------ DATA

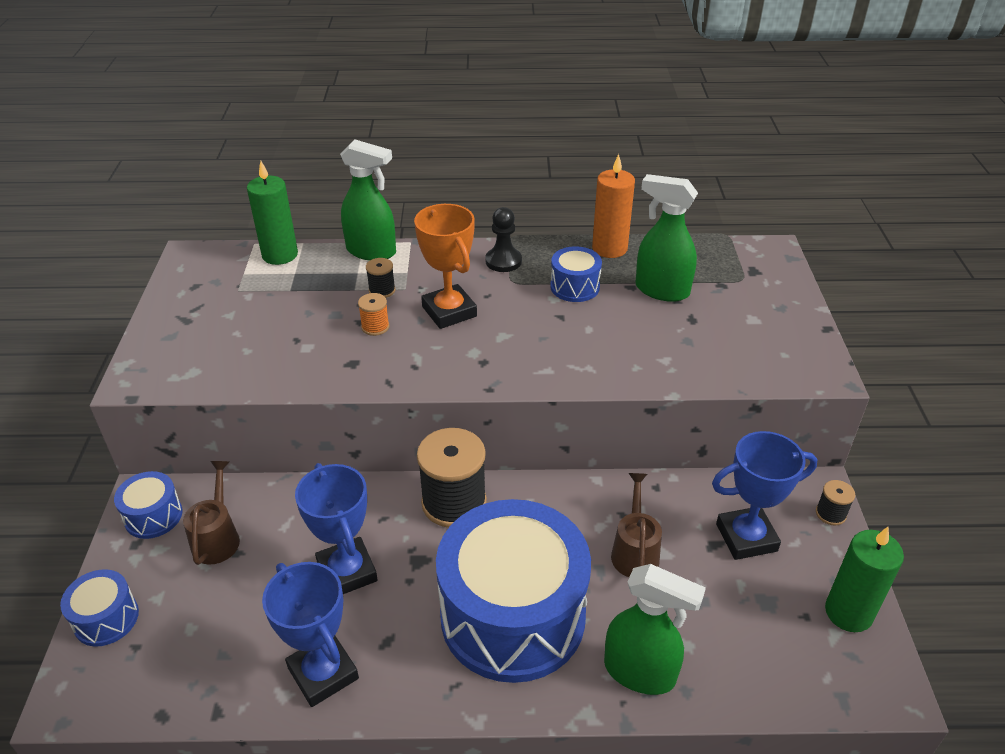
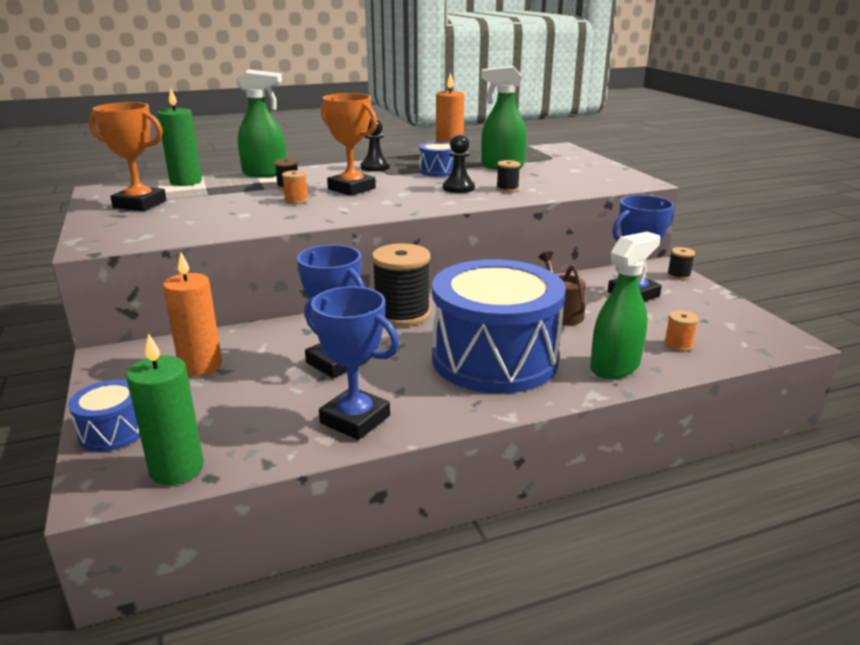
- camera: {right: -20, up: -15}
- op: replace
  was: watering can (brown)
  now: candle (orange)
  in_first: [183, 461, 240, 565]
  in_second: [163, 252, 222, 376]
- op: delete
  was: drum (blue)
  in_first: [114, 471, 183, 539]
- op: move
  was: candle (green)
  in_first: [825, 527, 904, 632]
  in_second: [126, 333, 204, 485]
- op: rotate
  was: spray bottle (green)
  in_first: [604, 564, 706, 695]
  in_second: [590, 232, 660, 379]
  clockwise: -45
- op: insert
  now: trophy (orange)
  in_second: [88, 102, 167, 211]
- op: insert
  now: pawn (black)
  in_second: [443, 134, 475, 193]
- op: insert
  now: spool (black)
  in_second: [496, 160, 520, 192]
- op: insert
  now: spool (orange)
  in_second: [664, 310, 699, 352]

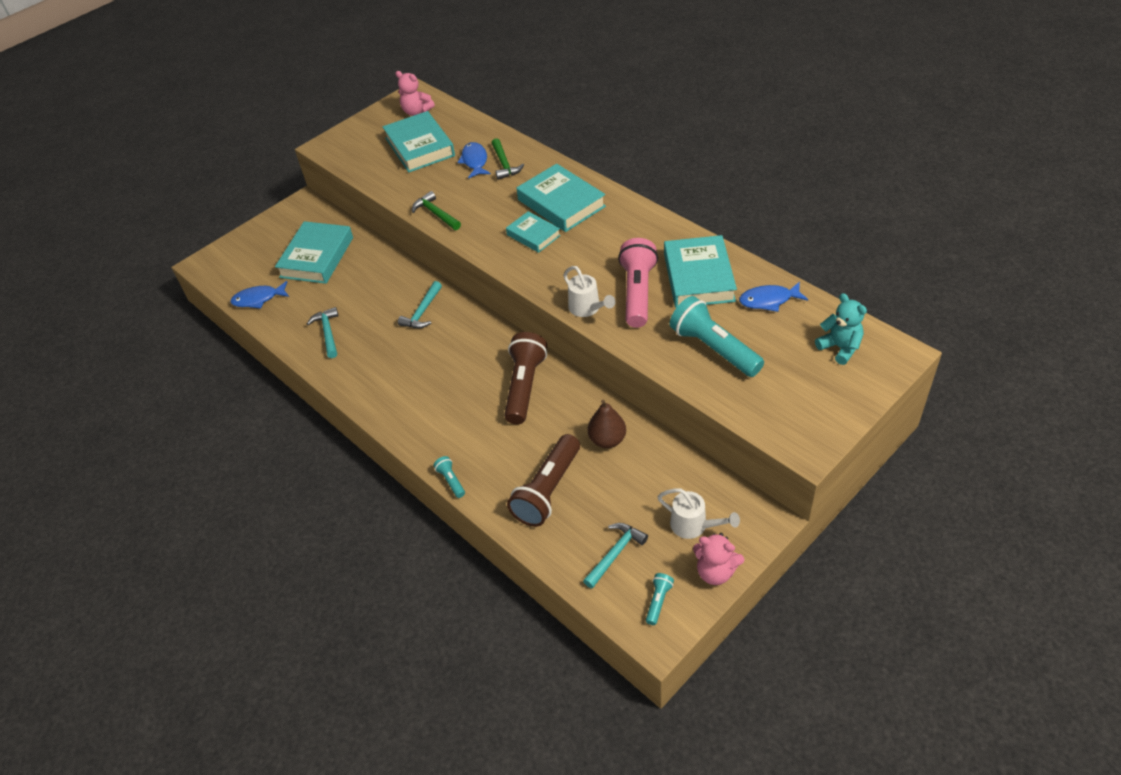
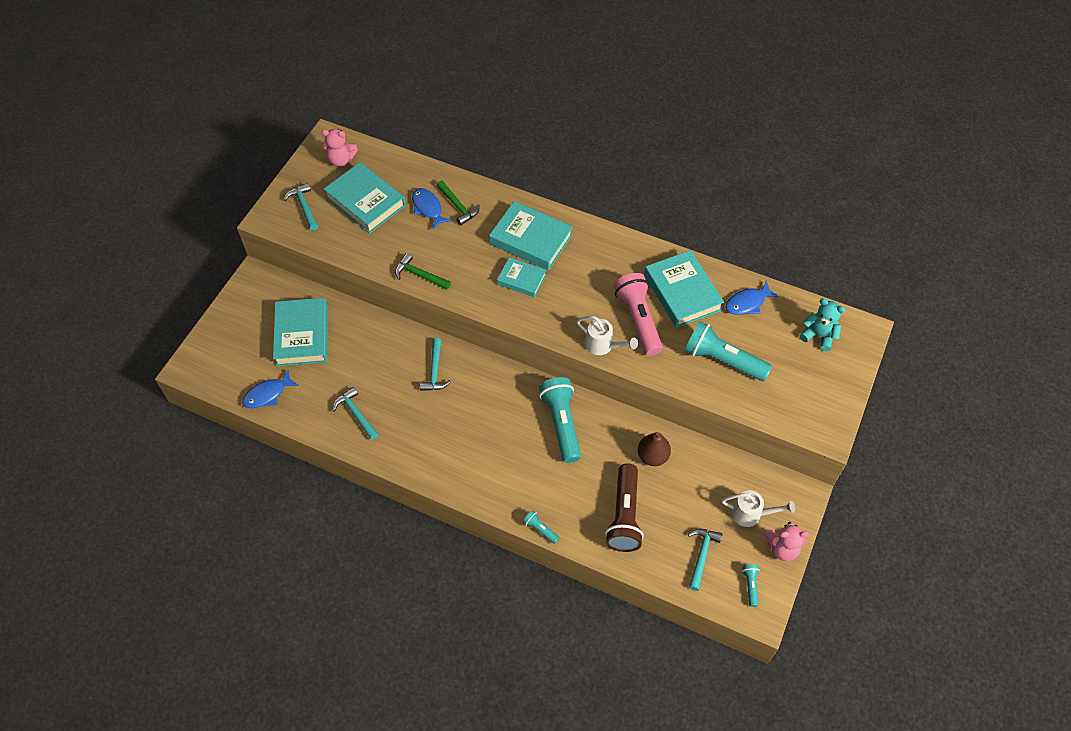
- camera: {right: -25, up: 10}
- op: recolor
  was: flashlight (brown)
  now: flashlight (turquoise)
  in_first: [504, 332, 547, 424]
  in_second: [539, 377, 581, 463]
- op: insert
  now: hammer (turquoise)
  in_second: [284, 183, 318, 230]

------------
------ DATA

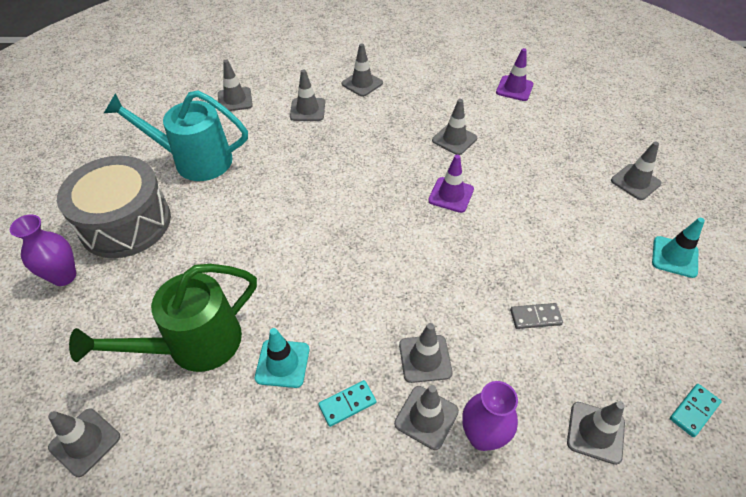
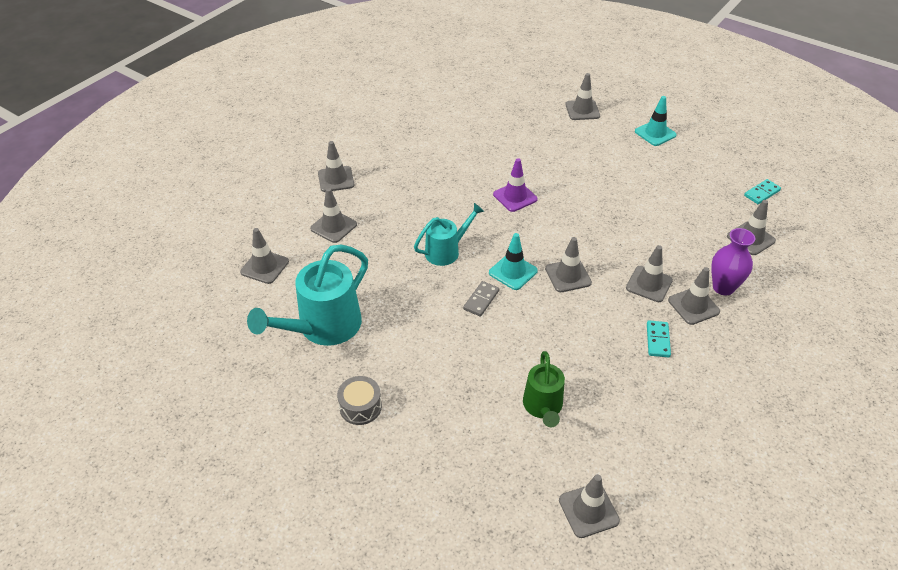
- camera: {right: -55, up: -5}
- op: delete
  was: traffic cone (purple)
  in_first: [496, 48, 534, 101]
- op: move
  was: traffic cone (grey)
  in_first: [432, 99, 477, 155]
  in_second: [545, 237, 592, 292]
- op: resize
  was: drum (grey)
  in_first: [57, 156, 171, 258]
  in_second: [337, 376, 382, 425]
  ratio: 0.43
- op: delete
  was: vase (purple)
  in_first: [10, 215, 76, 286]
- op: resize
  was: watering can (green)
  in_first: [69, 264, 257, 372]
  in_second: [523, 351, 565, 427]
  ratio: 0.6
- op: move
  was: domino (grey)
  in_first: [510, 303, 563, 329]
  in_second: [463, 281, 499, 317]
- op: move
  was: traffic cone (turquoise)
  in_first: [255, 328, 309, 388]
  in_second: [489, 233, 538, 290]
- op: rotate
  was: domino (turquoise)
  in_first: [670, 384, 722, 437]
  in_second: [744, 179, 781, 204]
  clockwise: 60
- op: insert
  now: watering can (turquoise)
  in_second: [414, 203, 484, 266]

------------

*EXERCISE REQUIREMENTS*
Transcribe, exactly and without additions, the lines of the records above, beginning with the line that contains "in_second: [496, 160, 520, 192]" and ending with the line that contains "now: spool (orange)", both included.

*WORKED SOLUTION*
  in_second: [496, 160, 520, 192]
- op: insert
  now: spool (orange)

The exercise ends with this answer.